• What you have to do
Begin at the line containing "(453, 234) = (271, 572): red" in the entries below and end at the line containing "(481, 377) = (461, 452): none"; transcribe that range exactly and nothing outside it.

Start of Block

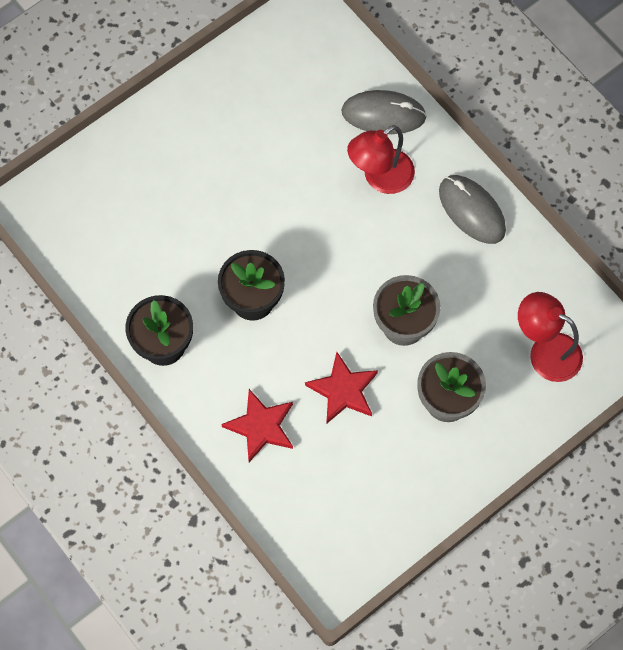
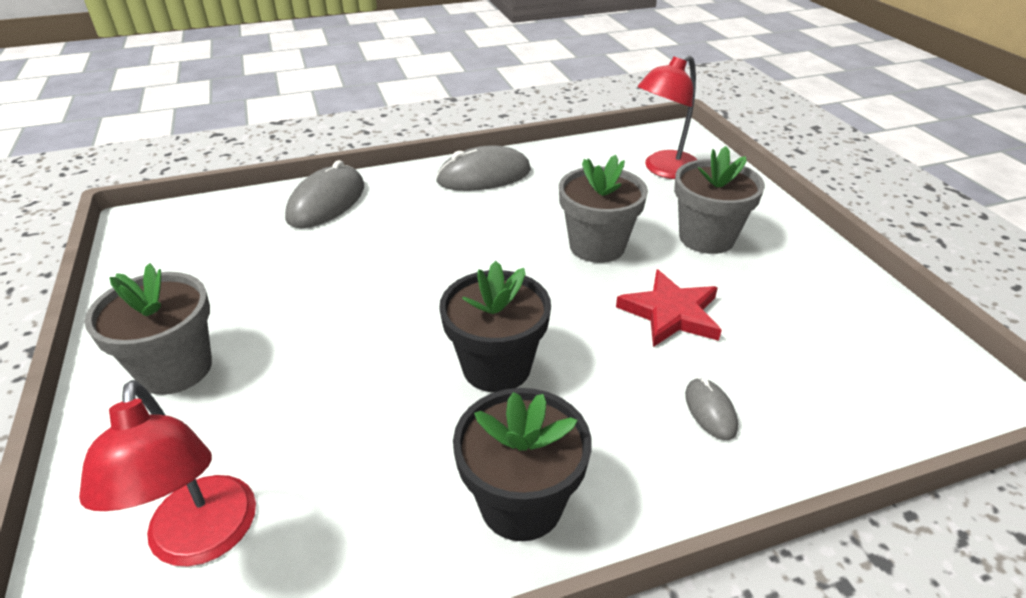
camera: 70 degrees left, 30 degrees down
(187, 130) = (176, 369): none -> grey flower pot
(261, 426) = (710, 411): red star -> grey mouse
(380, 178) = (401, 221): red lamp -> red lamp (203, 540)

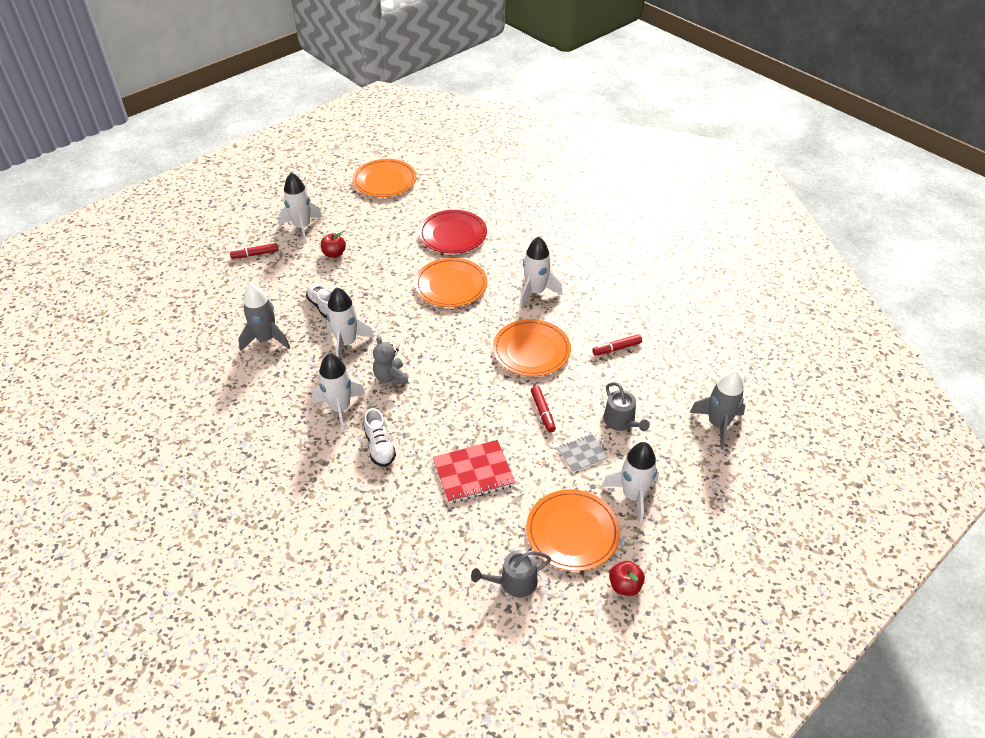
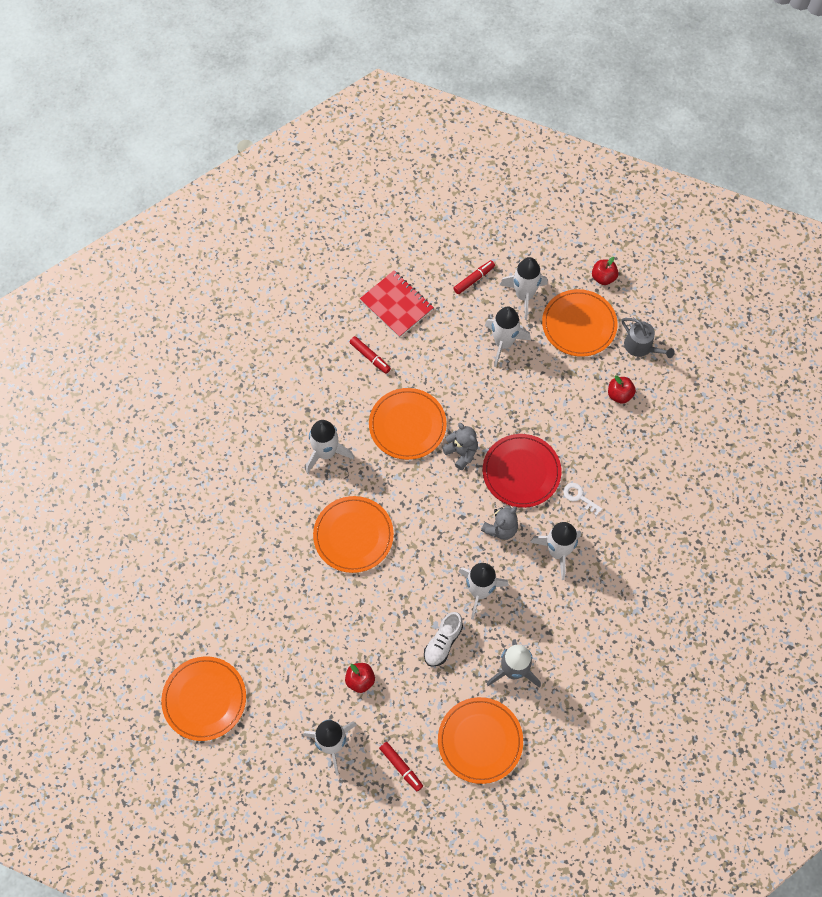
camera: 115 degrees left, 20 degrees up
(233, 301) = (480, 741): none -> orange plate
(380, 447) = (579, 497): white shoe -> white key
(453, 234) = (271, 572): red plate -> red plate (521, 472)
(467, 532) = (619, 394): none -> red apple
(473, 473) = (565, 413): red notebook -> red notebook (397, 305)
(481, 377) = (461, 452): none -> grey teddy bear
(542, 412) = (475, 388): red marker -> red marker (474, 279)
(582, 454) = (503, 343): grey notebook -> white rocket
(621, 421) = (454, 326): grey watering can -> none
(718, 424) = (421, 257): grey rocket -> none

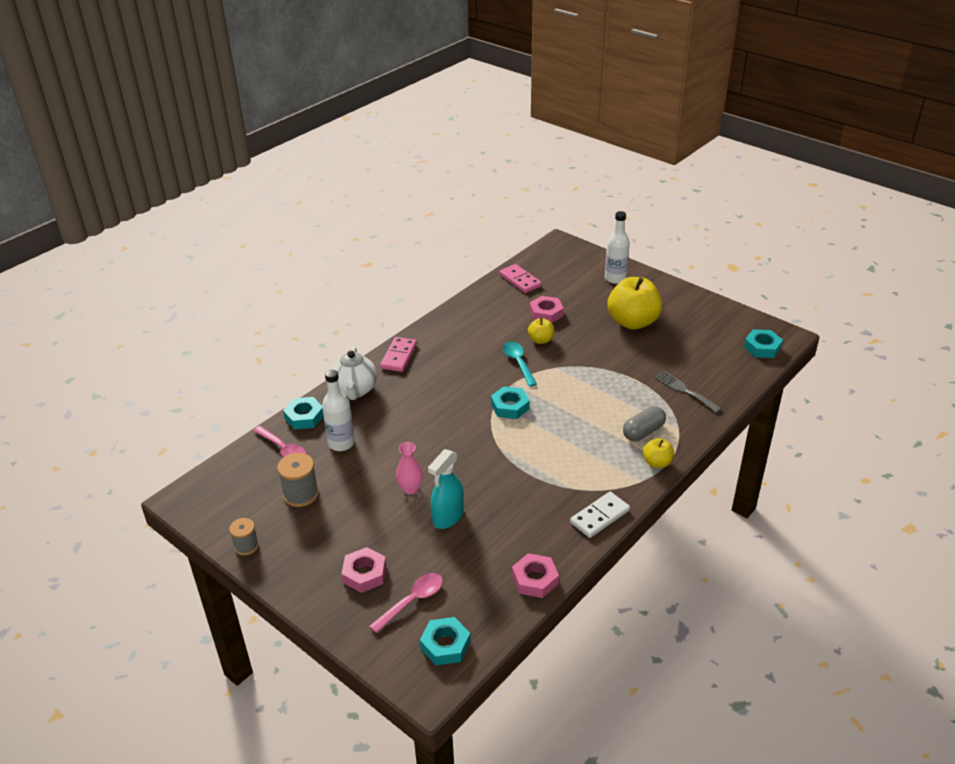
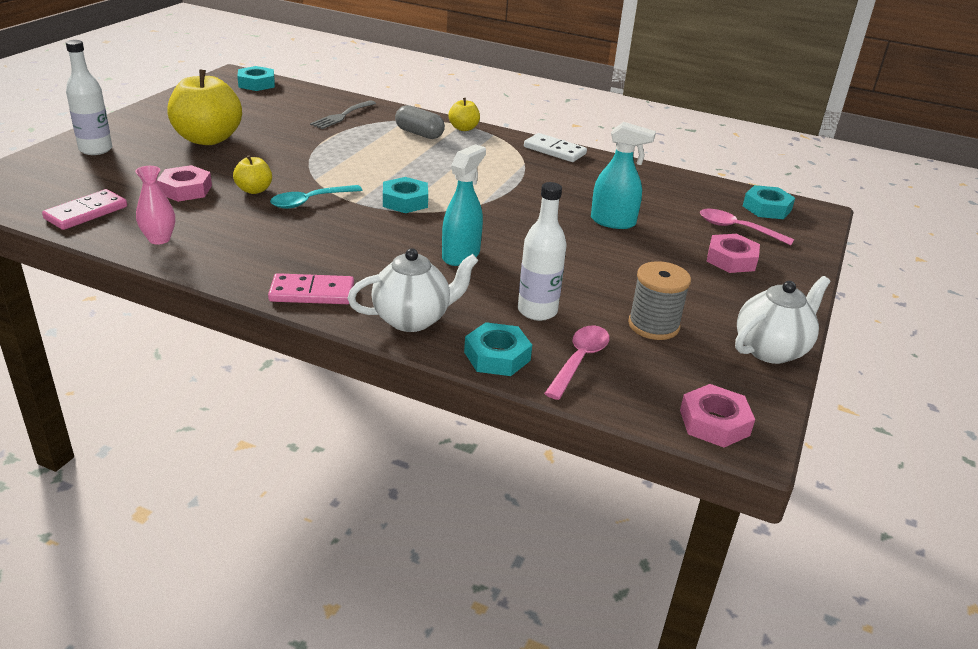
camera: 110 degrees left, 5 degrees down
(246, 546) = (771, 350): grey spool -> white teapot
(410, 488) = (586, 248): pink vase -> pink vase (159, 239)
(422, 422) = (461, 255): none -> turquoise spray bottle
(535, 579) = (655, 175): pink nut -> pink nut (714, 423)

End of Block

• Answer space
(453, 234) = (271, 572): red plate -> red plate (521, 472)
(467, 532) = (619, 394): none -> red apple
(473, 473) = (565, 413): red notebook -> red notebook (397, 305)
(481, 377) = (461, 452): none -> grey teddy bear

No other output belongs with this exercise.